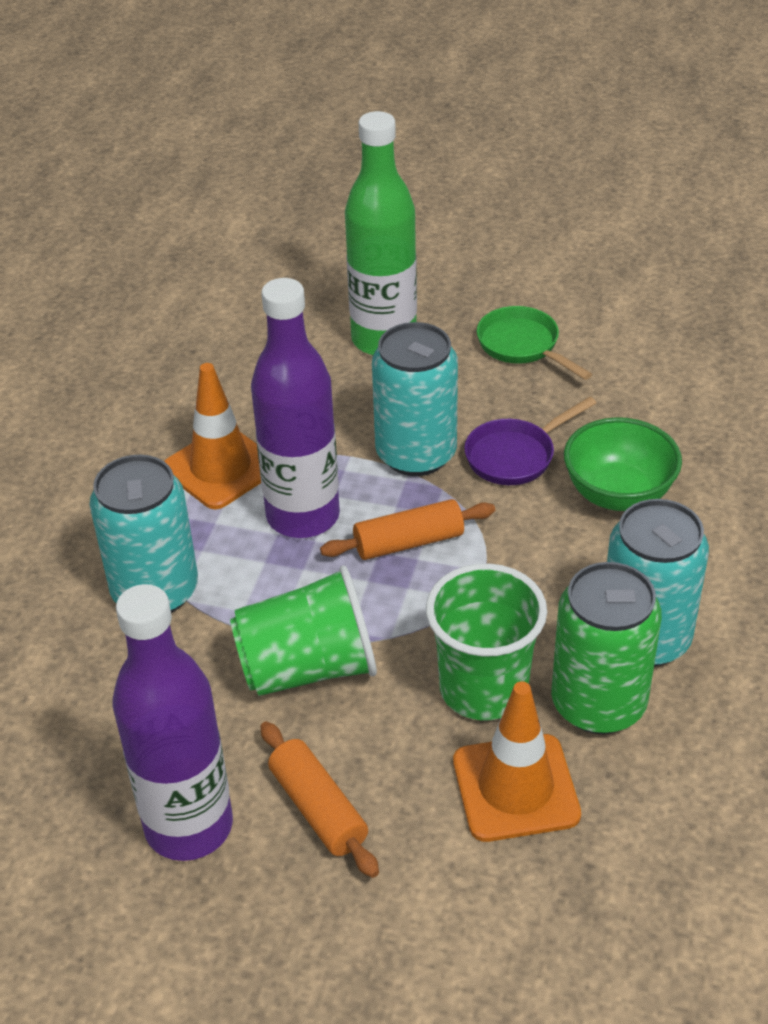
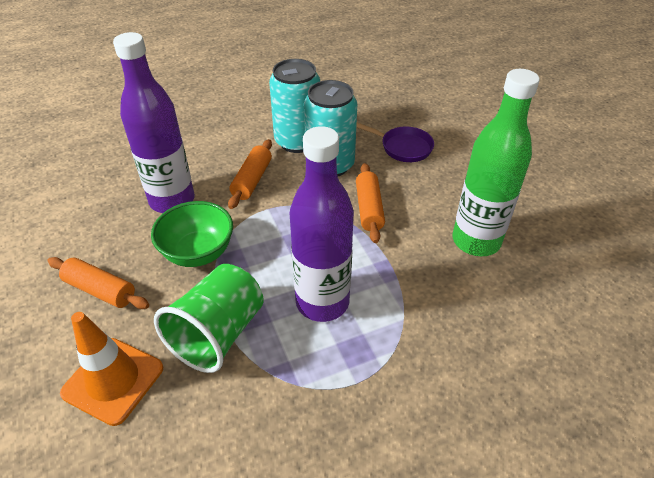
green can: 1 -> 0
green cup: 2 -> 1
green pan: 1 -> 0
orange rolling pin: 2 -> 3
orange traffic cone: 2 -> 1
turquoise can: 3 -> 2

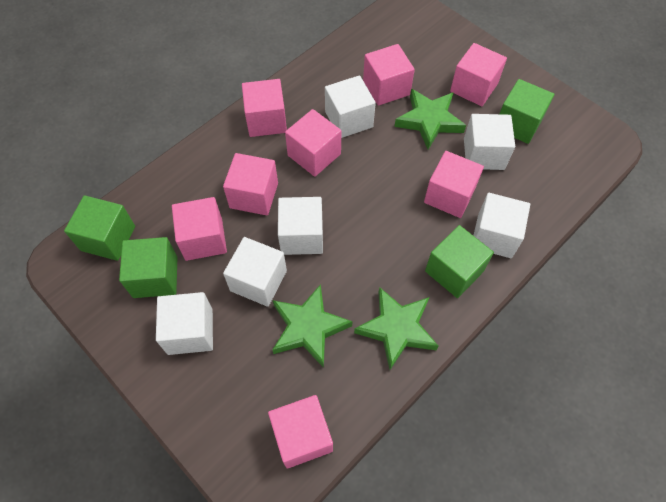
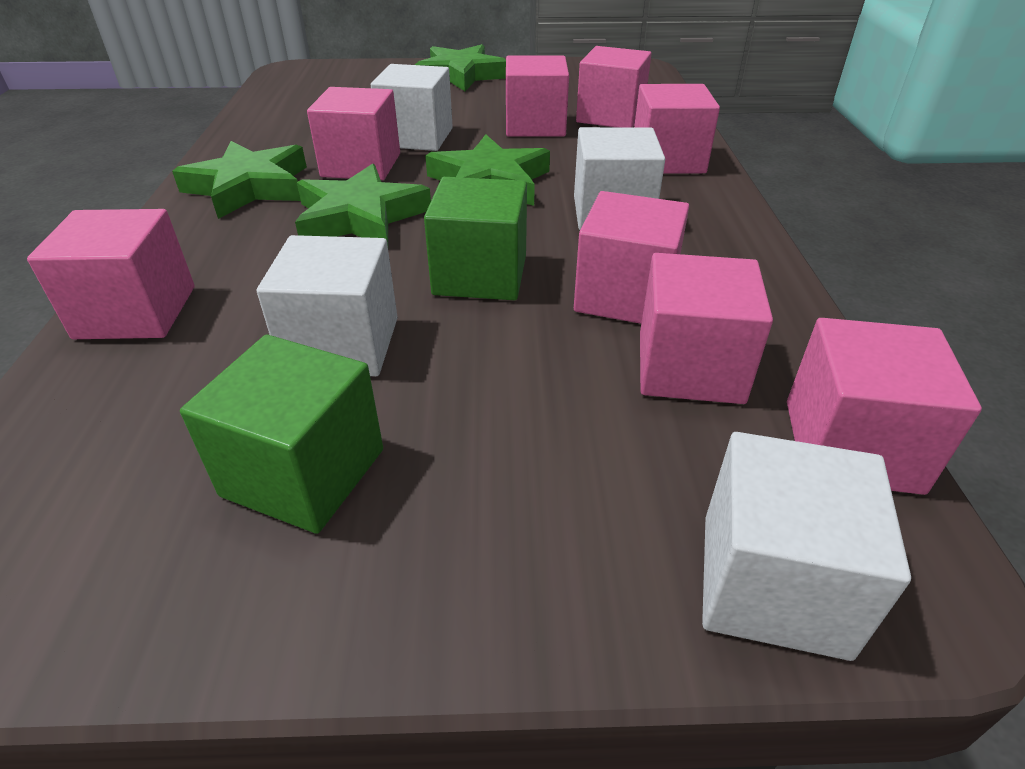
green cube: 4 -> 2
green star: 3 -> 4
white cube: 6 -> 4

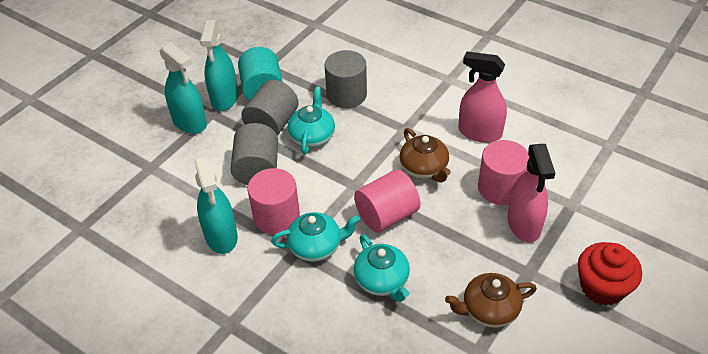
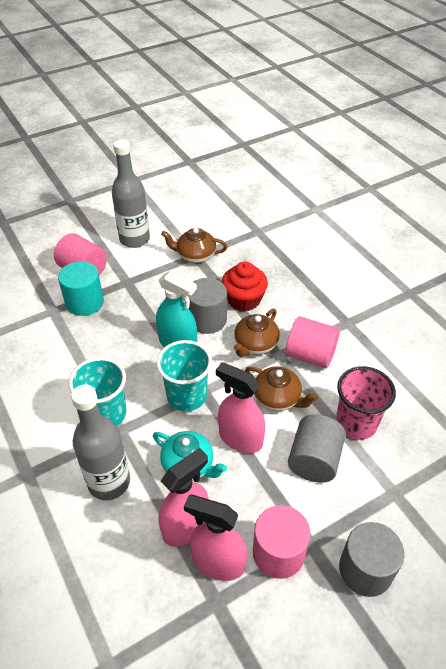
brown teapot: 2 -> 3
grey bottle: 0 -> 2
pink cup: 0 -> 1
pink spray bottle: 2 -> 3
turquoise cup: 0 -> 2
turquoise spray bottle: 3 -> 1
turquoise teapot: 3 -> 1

▬▬▬▬▬▬▬▬▬▬

| EXERCISE DESCRIPTION |
The records above should be written out in full and unchanged, except that pictures are dropped.

| ANSWER BELOW |
green can: 1 -> 0
green cup: 2 -> 1
green pan: 1 -> 0
orange rolling pin: 2 -> 3
orange traffic cone: 2 -> 1
turquoise can: 3 -> 2

green cube: 4 -> 2
green star: 3 -> 4
white cube: 6 -> 4

brown teapot: 2 -> 3
grey bottle: 0 -> 2
pink cup: 0 -> 1
pink spray bottle: 2 -> 3
turquoise cup: 0 -> 2
turquoise spray bottle: 3 -> 1
turquoise teapot: 3 -> 1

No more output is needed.